:: Information provided ::
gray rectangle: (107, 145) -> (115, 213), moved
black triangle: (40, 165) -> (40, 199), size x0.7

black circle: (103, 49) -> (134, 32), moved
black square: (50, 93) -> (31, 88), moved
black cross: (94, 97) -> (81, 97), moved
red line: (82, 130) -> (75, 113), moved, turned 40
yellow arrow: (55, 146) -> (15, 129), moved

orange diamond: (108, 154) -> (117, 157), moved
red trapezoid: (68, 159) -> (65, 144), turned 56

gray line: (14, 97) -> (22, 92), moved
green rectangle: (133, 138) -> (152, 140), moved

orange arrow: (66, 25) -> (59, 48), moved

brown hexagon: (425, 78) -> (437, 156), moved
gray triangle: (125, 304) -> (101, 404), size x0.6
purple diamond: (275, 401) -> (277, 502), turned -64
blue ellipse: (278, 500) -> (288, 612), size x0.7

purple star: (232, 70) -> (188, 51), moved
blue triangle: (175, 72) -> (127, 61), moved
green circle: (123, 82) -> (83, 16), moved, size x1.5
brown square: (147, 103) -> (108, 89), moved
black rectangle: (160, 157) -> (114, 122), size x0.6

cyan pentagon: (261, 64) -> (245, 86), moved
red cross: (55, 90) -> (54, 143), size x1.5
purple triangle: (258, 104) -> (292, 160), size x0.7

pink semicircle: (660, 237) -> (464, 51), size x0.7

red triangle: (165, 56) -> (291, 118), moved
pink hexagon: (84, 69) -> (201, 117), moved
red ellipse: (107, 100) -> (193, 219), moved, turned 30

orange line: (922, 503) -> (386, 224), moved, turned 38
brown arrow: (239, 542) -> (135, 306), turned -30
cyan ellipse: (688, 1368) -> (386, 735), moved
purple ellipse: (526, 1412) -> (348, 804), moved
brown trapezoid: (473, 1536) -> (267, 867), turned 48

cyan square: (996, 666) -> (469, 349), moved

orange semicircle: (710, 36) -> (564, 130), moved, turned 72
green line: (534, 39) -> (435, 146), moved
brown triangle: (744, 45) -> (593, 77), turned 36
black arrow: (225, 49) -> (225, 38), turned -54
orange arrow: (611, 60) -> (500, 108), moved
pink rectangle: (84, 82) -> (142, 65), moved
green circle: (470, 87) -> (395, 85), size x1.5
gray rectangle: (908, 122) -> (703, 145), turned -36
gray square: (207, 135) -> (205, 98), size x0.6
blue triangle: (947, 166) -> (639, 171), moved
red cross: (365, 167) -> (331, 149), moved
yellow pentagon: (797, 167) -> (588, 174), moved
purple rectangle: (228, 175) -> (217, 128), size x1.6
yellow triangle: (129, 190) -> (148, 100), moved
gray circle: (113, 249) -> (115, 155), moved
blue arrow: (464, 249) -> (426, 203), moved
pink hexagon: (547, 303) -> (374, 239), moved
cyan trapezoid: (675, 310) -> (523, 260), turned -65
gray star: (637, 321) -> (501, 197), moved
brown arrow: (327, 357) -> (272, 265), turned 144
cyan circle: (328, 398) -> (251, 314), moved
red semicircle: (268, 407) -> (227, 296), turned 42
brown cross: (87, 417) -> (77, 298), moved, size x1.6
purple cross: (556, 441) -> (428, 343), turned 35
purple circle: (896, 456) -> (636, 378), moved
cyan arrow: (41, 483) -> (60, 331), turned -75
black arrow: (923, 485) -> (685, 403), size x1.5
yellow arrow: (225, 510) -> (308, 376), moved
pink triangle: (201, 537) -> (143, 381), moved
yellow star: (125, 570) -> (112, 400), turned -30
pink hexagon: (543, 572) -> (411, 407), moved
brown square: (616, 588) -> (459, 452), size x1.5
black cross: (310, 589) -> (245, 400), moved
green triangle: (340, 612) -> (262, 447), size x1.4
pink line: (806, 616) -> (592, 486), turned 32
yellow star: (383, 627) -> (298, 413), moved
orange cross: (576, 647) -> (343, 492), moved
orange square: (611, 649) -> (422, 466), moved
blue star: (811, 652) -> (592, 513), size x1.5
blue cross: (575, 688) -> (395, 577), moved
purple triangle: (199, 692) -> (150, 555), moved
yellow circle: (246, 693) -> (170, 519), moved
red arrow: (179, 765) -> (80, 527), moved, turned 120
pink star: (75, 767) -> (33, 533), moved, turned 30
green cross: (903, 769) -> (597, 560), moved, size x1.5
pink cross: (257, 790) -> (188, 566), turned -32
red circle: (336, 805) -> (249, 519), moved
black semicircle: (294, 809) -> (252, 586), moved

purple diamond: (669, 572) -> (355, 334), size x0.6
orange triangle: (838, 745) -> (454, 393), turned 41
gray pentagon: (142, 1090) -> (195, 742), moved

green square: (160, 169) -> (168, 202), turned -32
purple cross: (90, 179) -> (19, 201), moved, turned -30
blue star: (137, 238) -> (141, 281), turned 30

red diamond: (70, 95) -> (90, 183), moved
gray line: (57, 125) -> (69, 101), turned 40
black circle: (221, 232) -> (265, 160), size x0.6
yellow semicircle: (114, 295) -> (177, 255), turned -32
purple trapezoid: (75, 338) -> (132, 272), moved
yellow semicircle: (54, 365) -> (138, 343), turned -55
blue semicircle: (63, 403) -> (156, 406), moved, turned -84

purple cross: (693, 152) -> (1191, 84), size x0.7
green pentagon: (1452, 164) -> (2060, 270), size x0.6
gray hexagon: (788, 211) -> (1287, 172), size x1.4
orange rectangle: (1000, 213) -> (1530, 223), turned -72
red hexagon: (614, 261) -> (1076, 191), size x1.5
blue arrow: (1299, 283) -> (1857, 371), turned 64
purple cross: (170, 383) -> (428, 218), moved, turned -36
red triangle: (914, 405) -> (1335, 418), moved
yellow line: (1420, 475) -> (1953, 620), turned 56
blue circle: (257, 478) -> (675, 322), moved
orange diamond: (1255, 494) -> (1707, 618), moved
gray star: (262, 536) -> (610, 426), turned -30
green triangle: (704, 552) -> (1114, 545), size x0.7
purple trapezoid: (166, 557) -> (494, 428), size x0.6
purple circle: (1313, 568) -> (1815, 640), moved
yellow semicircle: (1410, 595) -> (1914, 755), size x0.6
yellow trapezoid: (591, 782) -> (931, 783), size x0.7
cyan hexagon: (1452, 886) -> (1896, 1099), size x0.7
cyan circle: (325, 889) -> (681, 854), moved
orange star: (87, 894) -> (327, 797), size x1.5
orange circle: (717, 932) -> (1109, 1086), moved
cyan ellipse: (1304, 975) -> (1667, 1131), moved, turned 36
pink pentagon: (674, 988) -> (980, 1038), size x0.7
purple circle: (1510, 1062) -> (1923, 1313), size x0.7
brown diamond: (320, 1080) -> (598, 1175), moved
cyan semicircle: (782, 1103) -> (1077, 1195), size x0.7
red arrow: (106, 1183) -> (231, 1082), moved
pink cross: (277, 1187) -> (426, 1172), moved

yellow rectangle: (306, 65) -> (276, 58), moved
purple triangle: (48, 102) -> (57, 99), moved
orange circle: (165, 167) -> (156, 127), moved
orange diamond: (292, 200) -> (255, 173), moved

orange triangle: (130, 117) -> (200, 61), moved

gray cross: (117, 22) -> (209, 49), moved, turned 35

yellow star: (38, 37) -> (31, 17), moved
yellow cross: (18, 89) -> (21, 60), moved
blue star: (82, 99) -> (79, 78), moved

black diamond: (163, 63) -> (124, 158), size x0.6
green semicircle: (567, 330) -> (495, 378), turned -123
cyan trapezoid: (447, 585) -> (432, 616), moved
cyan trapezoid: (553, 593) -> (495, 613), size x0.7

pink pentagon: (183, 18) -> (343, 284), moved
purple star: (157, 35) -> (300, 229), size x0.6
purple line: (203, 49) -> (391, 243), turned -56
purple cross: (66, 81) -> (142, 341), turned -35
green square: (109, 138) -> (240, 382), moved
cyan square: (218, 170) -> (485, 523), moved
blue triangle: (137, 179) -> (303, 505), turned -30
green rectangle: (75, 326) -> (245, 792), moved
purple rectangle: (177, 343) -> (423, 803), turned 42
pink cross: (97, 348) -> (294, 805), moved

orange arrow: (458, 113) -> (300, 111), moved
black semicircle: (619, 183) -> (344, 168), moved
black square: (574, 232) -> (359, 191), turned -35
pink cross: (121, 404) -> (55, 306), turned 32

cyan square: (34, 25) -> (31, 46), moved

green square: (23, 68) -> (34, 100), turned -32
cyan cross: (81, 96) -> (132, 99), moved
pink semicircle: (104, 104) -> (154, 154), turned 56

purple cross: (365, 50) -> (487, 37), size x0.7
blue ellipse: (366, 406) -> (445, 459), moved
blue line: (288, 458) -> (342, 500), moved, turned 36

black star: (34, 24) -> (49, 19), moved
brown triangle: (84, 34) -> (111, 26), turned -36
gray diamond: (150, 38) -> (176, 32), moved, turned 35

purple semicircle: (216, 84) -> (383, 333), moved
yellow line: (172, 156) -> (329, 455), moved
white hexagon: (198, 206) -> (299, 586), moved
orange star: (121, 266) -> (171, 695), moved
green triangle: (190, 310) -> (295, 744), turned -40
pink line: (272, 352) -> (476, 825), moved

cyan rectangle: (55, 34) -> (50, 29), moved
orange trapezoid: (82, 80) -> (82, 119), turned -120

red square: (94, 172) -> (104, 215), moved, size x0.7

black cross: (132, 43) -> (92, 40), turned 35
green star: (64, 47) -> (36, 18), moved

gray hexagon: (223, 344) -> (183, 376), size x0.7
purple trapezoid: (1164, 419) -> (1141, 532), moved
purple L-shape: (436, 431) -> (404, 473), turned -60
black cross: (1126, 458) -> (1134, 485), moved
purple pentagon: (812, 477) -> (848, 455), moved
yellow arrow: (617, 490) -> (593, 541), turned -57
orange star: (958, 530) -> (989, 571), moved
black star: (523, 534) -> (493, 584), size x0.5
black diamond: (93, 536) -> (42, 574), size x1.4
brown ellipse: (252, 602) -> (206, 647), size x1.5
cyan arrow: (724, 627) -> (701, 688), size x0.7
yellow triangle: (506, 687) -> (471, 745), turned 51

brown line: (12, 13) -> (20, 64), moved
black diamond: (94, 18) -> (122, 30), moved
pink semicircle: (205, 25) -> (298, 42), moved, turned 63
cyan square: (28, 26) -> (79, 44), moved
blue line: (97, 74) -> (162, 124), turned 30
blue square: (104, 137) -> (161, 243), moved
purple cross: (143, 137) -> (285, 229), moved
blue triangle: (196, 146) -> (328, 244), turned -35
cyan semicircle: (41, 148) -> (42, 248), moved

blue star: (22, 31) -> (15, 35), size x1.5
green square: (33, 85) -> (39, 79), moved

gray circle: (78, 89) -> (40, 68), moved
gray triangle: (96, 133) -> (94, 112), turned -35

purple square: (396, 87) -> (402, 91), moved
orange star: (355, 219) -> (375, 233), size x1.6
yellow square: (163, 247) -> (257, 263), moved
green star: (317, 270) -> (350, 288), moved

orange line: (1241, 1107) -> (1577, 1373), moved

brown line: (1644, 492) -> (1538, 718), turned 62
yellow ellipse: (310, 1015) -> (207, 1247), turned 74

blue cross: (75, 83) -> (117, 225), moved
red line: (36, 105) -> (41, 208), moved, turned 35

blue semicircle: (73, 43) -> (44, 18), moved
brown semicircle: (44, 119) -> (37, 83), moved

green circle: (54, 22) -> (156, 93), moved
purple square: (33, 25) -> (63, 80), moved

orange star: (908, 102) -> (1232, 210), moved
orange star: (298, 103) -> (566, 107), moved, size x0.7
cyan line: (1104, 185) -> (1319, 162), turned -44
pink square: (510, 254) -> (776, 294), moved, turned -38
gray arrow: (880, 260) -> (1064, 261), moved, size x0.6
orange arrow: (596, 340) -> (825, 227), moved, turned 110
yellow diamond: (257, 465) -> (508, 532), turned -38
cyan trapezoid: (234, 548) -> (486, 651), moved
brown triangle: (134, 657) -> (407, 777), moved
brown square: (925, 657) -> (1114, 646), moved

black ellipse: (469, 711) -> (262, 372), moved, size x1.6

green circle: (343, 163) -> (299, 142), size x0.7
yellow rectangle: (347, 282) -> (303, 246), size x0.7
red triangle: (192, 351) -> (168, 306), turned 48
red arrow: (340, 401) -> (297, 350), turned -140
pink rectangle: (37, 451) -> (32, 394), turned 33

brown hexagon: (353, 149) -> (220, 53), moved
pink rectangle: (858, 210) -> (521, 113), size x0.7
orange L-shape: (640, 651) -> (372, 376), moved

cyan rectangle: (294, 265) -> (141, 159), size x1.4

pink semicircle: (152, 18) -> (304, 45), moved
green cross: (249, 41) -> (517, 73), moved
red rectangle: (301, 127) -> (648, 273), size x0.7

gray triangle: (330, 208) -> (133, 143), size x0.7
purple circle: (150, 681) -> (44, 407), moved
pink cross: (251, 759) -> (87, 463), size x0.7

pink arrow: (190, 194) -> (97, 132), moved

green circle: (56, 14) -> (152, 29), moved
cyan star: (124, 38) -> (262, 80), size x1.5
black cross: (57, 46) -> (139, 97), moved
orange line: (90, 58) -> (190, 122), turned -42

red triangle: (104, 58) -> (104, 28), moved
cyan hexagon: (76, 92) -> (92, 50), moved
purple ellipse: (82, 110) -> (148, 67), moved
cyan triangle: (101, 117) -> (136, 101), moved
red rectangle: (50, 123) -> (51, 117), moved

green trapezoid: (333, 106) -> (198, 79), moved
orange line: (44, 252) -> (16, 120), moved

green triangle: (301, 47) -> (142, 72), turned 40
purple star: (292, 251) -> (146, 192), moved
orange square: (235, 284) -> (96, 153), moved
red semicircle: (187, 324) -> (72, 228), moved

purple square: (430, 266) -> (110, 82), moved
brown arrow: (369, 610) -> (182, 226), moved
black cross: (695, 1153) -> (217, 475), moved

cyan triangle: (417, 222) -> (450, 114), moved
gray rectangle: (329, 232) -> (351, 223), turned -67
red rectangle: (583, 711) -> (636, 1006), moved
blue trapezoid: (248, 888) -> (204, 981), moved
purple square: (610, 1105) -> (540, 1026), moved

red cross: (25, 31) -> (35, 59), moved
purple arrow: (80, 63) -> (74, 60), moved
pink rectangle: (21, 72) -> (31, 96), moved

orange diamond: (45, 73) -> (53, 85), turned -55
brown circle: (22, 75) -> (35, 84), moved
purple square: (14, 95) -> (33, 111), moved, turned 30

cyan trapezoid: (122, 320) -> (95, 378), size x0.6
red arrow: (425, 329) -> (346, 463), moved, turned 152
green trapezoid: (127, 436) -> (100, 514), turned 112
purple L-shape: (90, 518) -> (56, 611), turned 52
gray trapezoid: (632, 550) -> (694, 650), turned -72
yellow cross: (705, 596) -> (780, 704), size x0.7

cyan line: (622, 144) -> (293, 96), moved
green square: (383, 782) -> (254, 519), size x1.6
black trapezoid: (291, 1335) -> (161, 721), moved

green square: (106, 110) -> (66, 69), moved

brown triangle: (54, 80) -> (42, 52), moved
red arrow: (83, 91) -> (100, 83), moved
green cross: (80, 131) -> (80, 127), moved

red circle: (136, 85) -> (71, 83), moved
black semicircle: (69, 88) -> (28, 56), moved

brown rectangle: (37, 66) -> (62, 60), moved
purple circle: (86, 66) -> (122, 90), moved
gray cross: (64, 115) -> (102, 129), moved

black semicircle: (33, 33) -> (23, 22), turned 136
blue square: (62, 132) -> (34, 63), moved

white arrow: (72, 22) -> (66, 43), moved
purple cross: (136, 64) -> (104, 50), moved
:::
_Assigned task_. From the entries above, print the lines beginning at the one with "gray triangle: (330, 208)" and stopping after the one with "green square: (383, 782)", exactly as written and with nothing else.

_Solution for this task_.
gray triangle: (330, 208) -> (133, 143), size x0.7
purple circle: (150, 681) -> (44, 407), moved
pink cross: (251, 759) -> (87, 463), size x0.7

pink arrow: (190, 194) -> (97, 132), moved

green circle: (56, 14) -> (152, 29), moved
cyan star: (124, 38) -> (262, 80), size x1.5
black cross: (57, 46) -> (139, 97), moved
orange line: (90, 58) -> (190, 122), turned -42

red triangle: (104, 58) -> (104, 28), moved
cyan hexagon: (76, 92) -> (92, 50), moved
purple ellipse: (82, 110) -> (148, 67), moved
cyan triangle: (101, 117) -> (136, 101), moved
red rectangle: (50, 123) -> (51, 117), moved

green trapezoid: (333, 106) -> (198, 79), moved
orange line: (44, 252) -> (16, 120), moved

green triangle: (301, 47) -> (142, 72), turned 40
purple star: (292, 251) -> (146, 192), moved
orange square: (235, 284) -> (96, 153), moved
red semicircle: (187, 324) -> (72, 228), moved

purple square: (430, 266) -> (110, 82), moved
brown arrow: (369, 610) -> (182, 226), moved
black cross: (695, 1153) -> (217, 475), moved

cyan triangle: (417, 222) -> (450, 114), moved
gray rectangle: (329, 232) -> (351, 223), turned -67
red rectangle: (583, 711) -> (636, 1006), moved
blue trapezoid: (248, 888) -> (204, 981), moved
purple square: (610, 1105) -> (540, 1026), moved

red cross: (25, 31) -> (35, 59), moved
purple arrow: (80, 63) -> (74, 60), moved
pink rectangle: (21, 72) -> (31, 96), moved

orange diamond: (45, 73) -> (53, 85), turned -55
brown circle: (22, 75) -> (35, 84), moved
purple square: (14, 95) -> (33, 111), moved, turned 30

cyan trapezoid: (122, 320) -> (95, 378), size x0.6
red arrow: (425, 329) -> (346, 463), moved, turned 152
green trapezoid: (127, 436) -> (100, 514), turned 112
purple L-shape: (90, 518) -> (56, 611), turned 52
gray trapezoid: (632, 550) -> (694, 650), turned -72
yellow cross: (705, 596) -> (780, 704), size x0.7

cyan line: (622, 144) -> (293, 96), moved
green square: (383, 782) -> (254, 519), size x1.6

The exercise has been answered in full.